Work instructions
Read the data and repeat all of it exactly.

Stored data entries
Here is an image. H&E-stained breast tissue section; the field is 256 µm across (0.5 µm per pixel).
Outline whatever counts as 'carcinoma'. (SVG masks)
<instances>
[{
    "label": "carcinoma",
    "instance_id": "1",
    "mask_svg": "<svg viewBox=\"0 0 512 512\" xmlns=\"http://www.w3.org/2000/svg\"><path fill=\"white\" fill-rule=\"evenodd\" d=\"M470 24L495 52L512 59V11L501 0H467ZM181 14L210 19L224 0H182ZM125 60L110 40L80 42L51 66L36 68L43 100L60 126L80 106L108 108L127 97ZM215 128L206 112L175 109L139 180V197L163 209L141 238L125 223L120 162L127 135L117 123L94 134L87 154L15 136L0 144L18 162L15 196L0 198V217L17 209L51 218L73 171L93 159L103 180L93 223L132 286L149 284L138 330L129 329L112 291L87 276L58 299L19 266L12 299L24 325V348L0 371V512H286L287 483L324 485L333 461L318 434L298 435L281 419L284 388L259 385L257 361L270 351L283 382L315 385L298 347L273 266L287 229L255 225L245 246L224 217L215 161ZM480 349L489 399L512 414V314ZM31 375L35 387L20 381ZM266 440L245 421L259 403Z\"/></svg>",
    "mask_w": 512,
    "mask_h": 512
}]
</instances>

Solution to this task
Here is an image. H&E-stained breast tissue section; the field is 256 µm across (0.5 µm per pixel).
Outline whatever counts as 'carcinoma'. (SVG masks)
<instances>
[{
    "label": "carcinoma",
    "instance_id": "1",
    "mask_svg": "<svg viewBox=\"0 0 512 512\" xmlns=\"http://www.w3.org/2000/svg\"><path fill=\"white\" fill-rule=\"evenodd\" d=\"M470 24L495 52L512 59V11L501 0H467ZM181 14L210 19L224 0H182ZM125 60L110 40L80 42L51 66L36 68L43 100L60 126L80 106L108 108L127 97ZM215 128L206 112L175 109L139 180V197L163 209L141 238L125 223L120 162L127 135L117 123L94 134L87 154L15 136L0 144L18 162L15 196L0 198V217L17 209L51 218L73 171L93 159L103 180L93 223L132 286L149 284L138 330L129 329L112 291L87 276L58 299L19 266L12 299L24 325V348L0 371V512H286L287 483L324 485L333 461L318 434L298 435L281 419L284 388L259 385L257 361L270 351L283 382L315 385L298 347L273 266L287 229L255 225L245 246L224 217L215 161ZM480 349L489 399L512 414V314ZM31 375L35 387L20 381ZM266 440L245 421L259 403Z\"/></svg>",
    "mask_w": 512,
    "mask_h": 512
}]
</instances>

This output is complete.